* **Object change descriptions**
────────────────────

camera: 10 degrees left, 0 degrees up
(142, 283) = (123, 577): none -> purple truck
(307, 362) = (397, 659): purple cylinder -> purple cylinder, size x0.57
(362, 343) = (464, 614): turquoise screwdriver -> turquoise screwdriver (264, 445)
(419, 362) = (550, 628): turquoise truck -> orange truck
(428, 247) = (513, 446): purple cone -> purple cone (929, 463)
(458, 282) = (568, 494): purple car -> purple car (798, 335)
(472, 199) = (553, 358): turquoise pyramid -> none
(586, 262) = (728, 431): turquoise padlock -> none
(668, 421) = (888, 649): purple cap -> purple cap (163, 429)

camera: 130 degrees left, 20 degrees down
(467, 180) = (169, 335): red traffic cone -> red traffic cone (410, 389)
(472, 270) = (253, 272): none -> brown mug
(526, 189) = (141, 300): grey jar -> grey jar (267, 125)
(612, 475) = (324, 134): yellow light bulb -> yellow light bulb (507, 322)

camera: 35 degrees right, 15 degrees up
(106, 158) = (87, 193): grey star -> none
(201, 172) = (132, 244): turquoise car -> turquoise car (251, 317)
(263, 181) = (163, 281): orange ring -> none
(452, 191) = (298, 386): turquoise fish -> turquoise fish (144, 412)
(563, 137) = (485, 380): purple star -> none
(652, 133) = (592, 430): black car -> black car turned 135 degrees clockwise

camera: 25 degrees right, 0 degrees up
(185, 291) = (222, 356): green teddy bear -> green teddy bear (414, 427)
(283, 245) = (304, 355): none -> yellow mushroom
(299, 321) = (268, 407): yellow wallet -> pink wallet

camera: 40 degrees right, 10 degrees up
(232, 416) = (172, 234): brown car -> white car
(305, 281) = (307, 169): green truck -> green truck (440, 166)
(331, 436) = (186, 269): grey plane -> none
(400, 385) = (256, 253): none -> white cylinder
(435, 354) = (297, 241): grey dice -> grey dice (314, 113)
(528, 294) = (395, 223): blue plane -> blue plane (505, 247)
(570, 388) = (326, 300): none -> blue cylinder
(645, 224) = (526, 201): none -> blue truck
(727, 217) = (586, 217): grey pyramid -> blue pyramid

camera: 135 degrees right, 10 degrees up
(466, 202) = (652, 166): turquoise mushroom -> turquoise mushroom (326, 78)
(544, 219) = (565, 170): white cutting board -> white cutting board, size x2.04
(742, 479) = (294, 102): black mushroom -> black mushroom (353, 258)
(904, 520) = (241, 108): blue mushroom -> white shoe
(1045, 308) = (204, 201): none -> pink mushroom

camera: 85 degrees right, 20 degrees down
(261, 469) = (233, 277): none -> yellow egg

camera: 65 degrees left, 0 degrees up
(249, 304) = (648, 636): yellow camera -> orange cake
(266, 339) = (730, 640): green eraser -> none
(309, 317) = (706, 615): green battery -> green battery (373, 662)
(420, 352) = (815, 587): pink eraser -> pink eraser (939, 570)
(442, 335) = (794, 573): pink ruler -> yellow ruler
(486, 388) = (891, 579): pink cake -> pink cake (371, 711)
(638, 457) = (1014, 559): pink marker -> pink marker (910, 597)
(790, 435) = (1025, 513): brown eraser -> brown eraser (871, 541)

────────────────────

* **EXERCISE INSTRUCTIONS**
From the records above, extract exactly and only the lines that begin at the line with "(362, 343) = (464, 614): turquoise" and stop after the line with "camera: 25 degrees right, 0 degrees up".

* **SOLUTION TO THIS EXERCISE**
(362, 343) = (464, 614): turquoise screwdriver -> turquoise screwdriver (264, 445)
(419, 362) = (550, 628): turquoise truck -> orange truck
(428, 247) = (513, 446): purple cone -> purple cone (929, 463)
(458, 282) = (568, 494): purple car -> purple car (798, 335)
(472, 199) = (553, 358): turquoise pyramid -> none
(586, 262) = (728, 431): turquoise padlock -> none
(668, 421) = (888, 649): purple cap -> purple cap (163, 429)

camera: 130 degrees left, 20 degrees down
(467, 180) = (169, 335): red traffic cone -> red traffic cone (410, 389)
(472, 270) = (253, 272): none -> brown mug
(526, 189) = (141, 300): grey jar -> grey jar (267, 125)
(612, 475) = (324, 134): yellow light bulb -> yellow light bulb (507, 322)

camera: 35 degrees right, 15 degrees up
(106, 158) = (87, 193): grey star -> none
(201, 172) = (132, 244): turquoise car -> turquoise car (251, 317)
(263, 181) = (163, 281): orange ring -> none
(452, 191) = (298, 386): turquoise fish -> turquoise fish (144, 412)
(563, 137) = (485, 380): purple star -> none
(652, 133) = (592, 430): black car -> black car turned 135 degrees clockwise

camera: 25 degrees right, 0 degrees up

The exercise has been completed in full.